(Modification records)

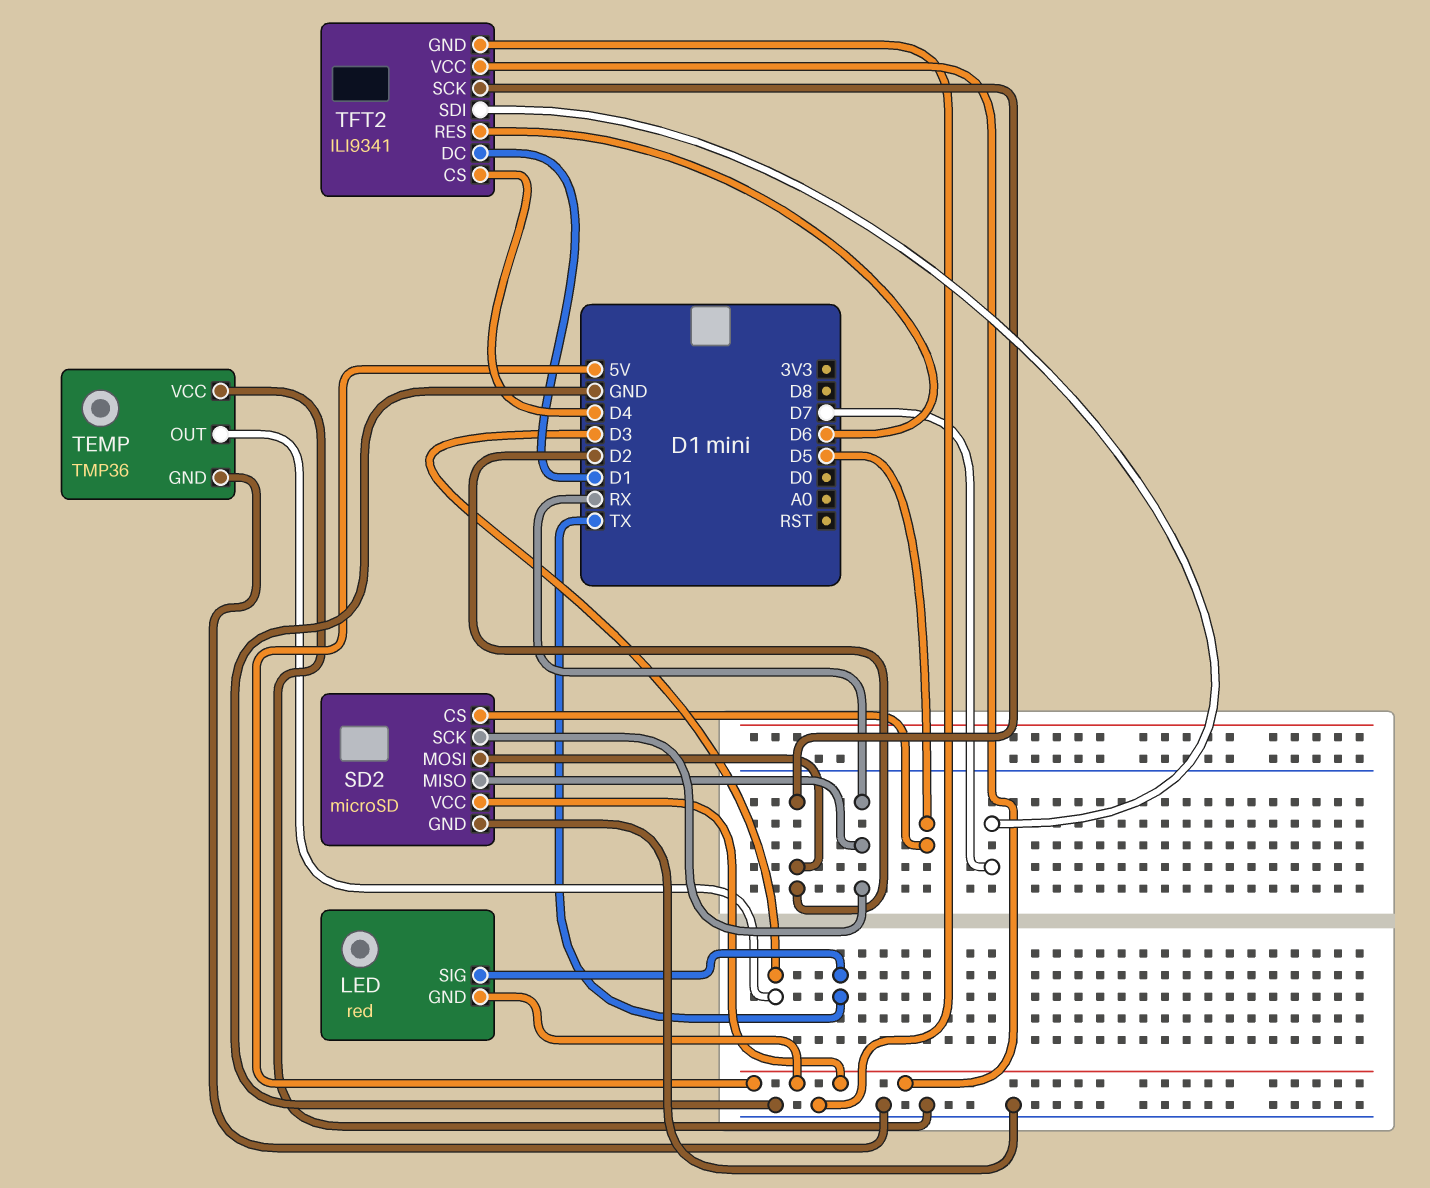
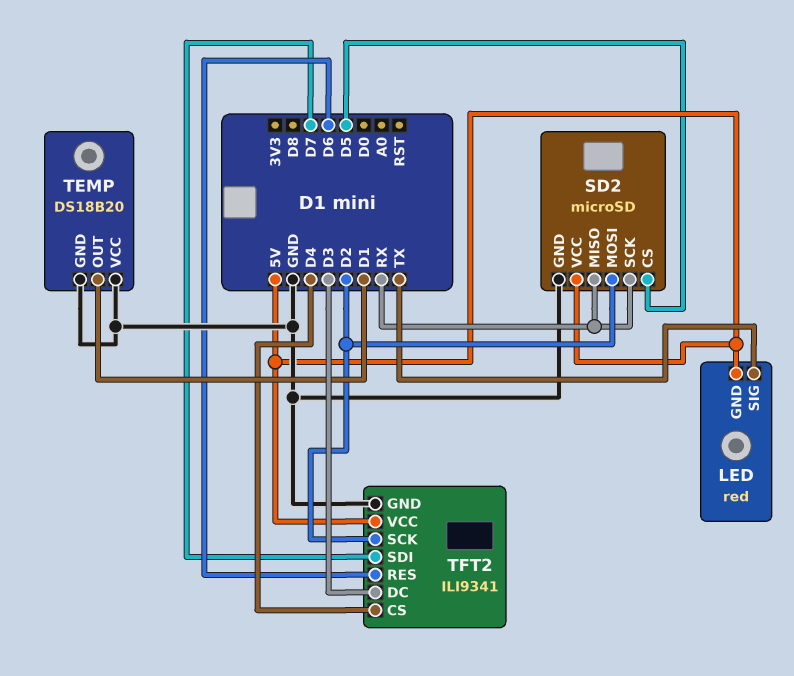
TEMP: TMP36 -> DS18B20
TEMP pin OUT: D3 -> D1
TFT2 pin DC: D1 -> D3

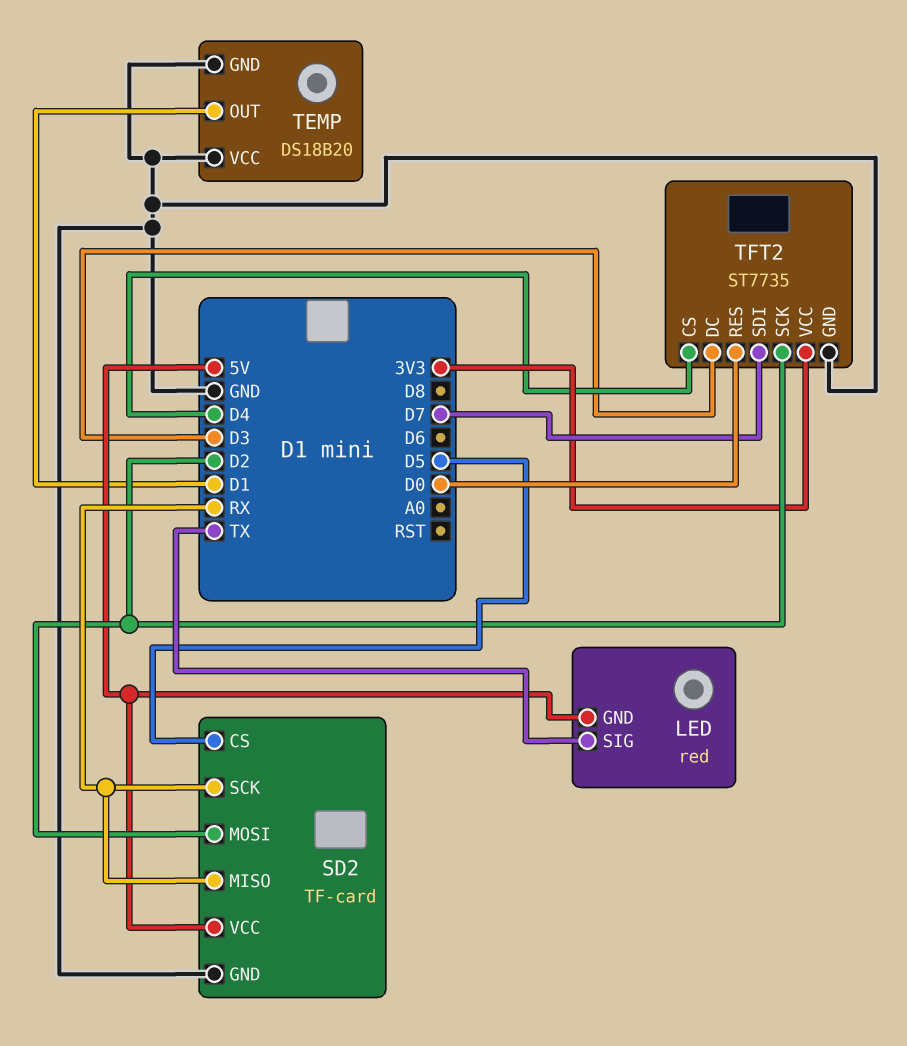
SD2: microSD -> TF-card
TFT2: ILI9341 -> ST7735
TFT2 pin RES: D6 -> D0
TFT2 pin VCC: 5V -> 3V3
---
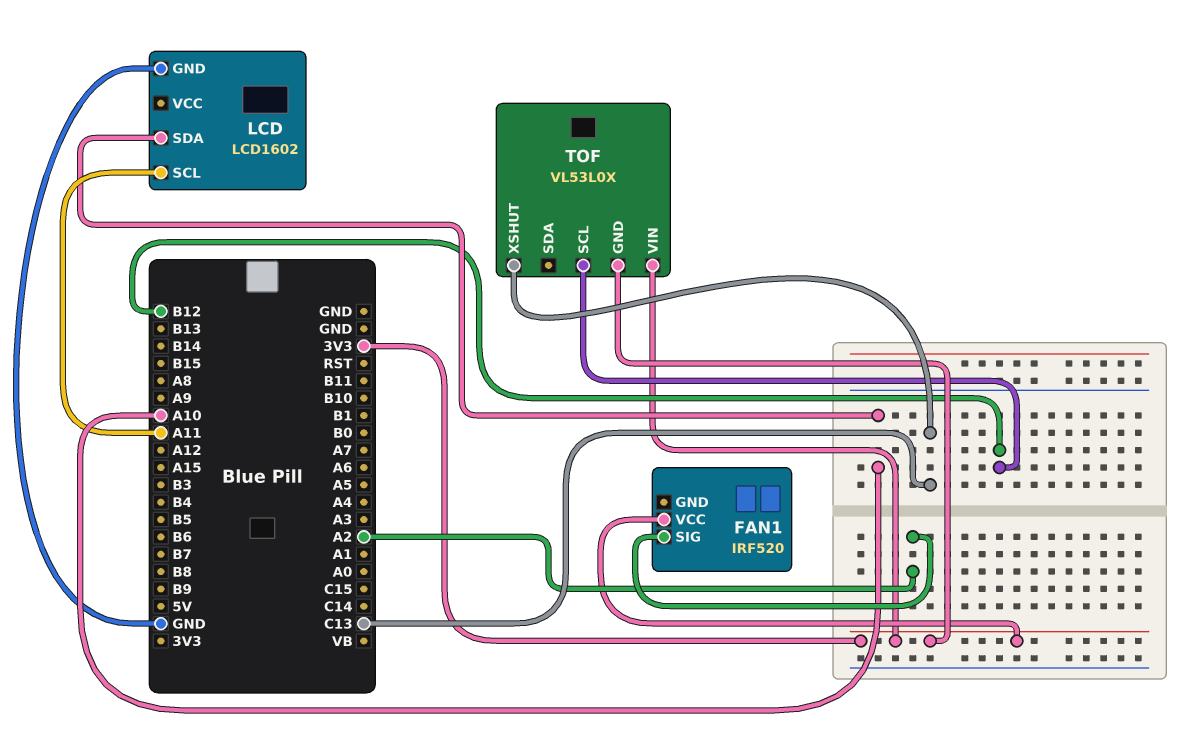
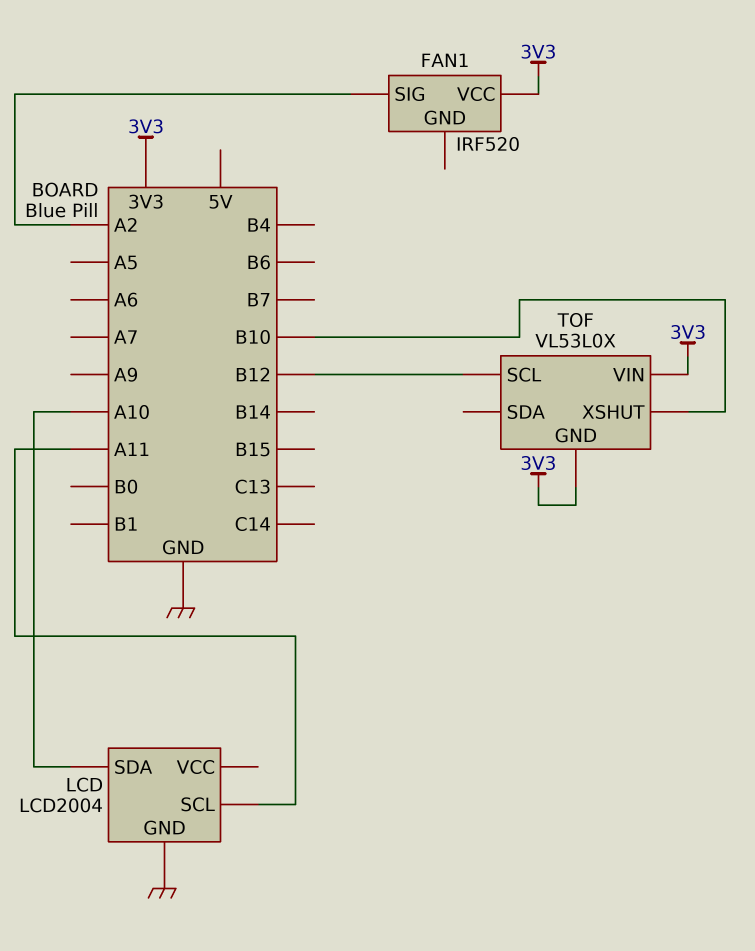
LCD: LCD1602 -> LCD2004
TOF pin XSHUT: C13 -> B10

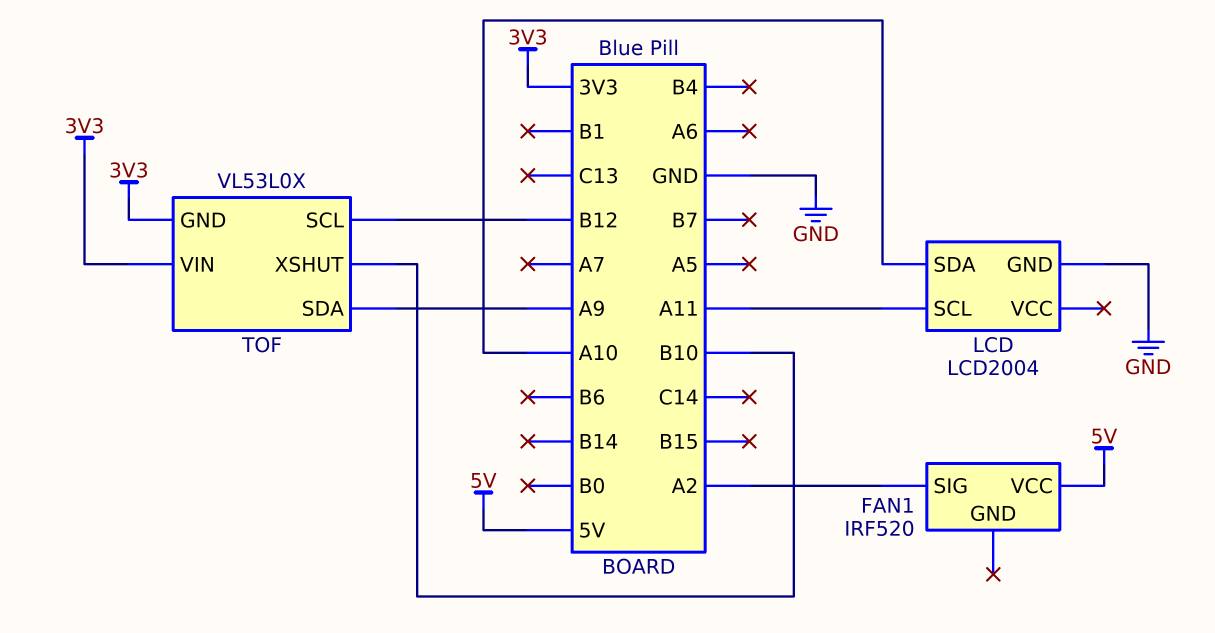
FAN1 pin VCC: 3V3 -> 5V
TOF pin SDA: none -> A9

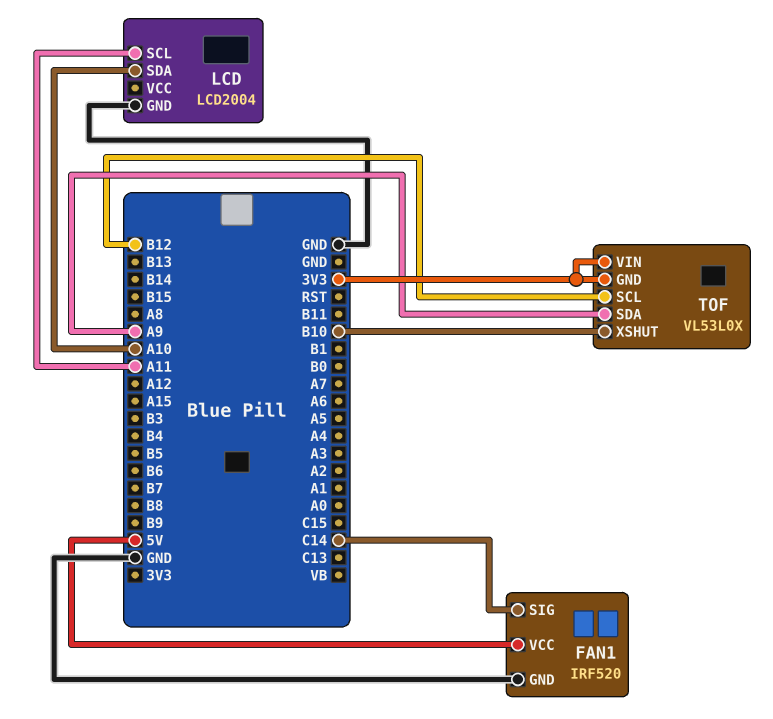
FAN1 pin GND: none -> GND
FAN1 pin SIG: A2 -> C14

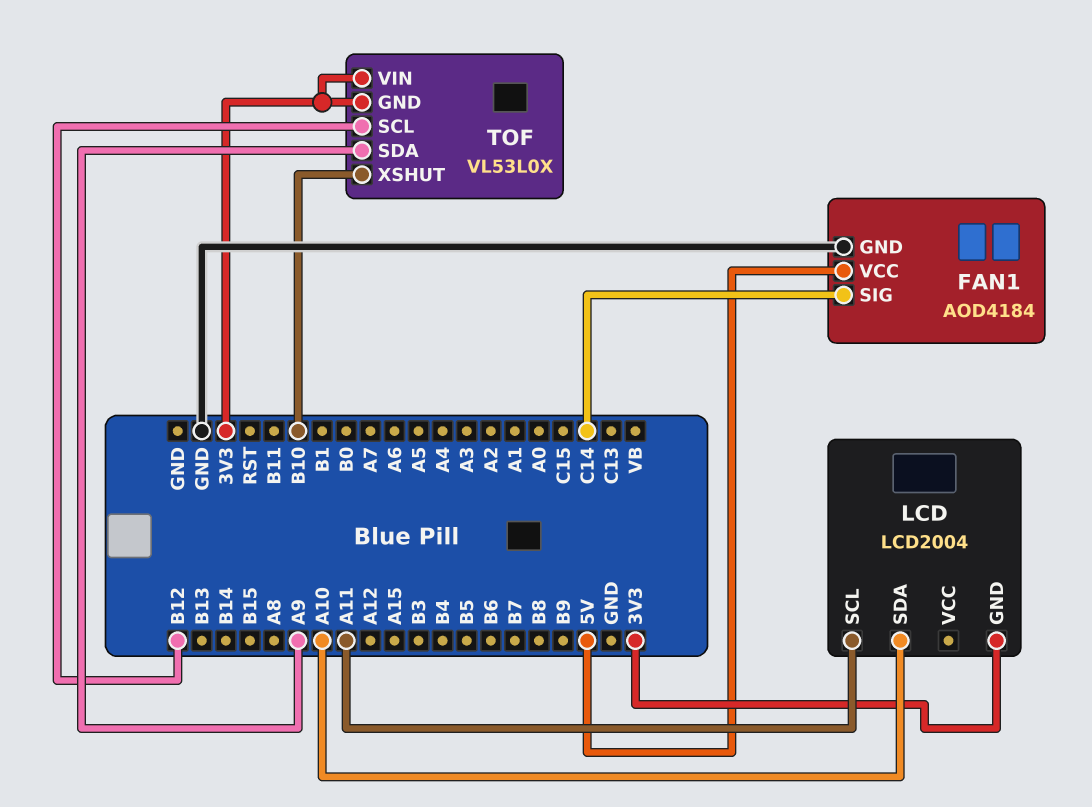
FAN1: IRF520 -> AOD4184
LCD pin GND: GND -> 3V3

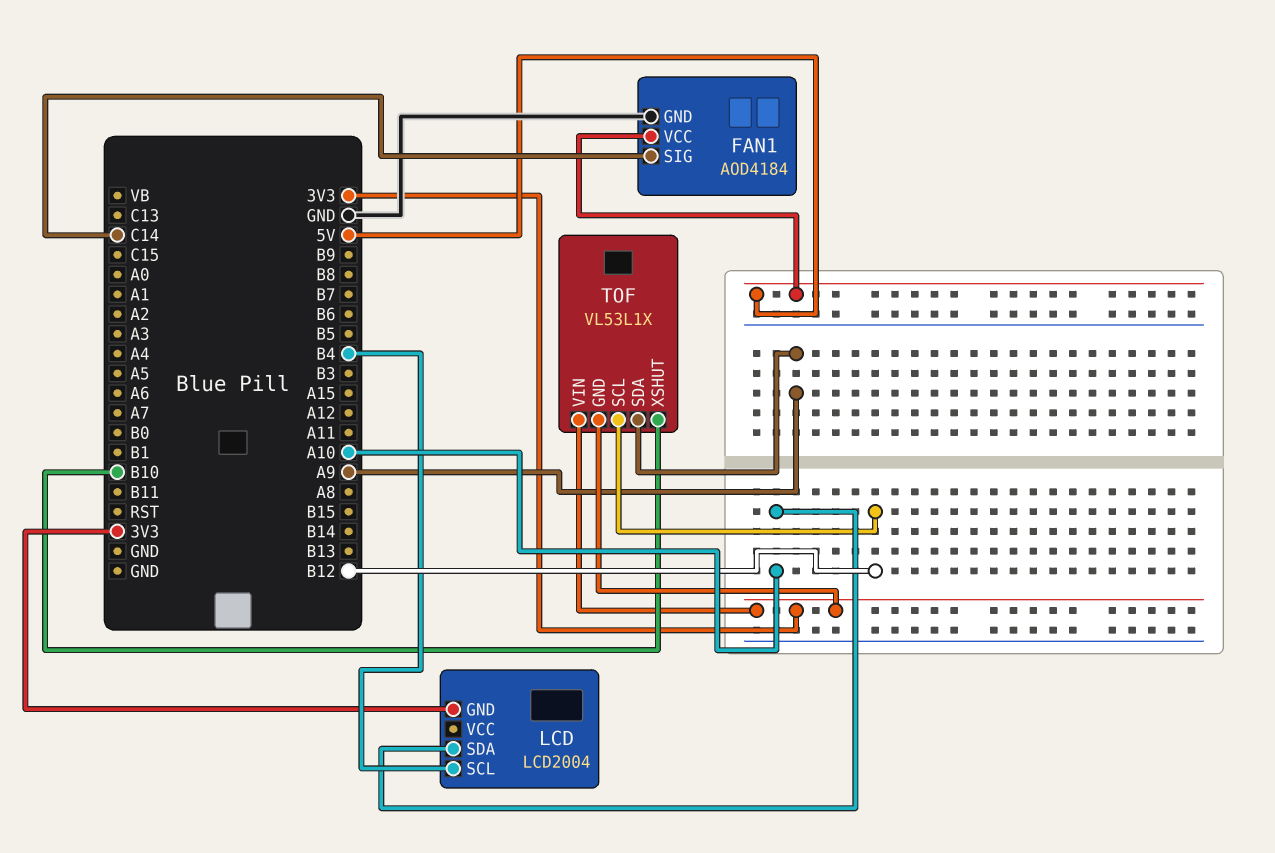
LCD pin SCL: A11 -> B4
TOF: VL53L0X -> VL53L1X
...
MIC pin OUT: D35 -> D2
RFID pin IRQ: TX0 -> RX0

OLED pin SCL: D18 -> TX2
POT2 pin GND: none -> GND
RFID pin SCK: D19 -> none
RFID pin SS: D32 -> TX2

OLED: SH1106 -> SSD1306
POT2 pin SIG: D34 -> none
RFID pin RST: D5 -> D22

Work item: Which lines of the records contain the word "OLED"? Copy each of them.

Reply:
OLED pin SCL: D18 -> TX2
OLED: SH1106 -> SSD1306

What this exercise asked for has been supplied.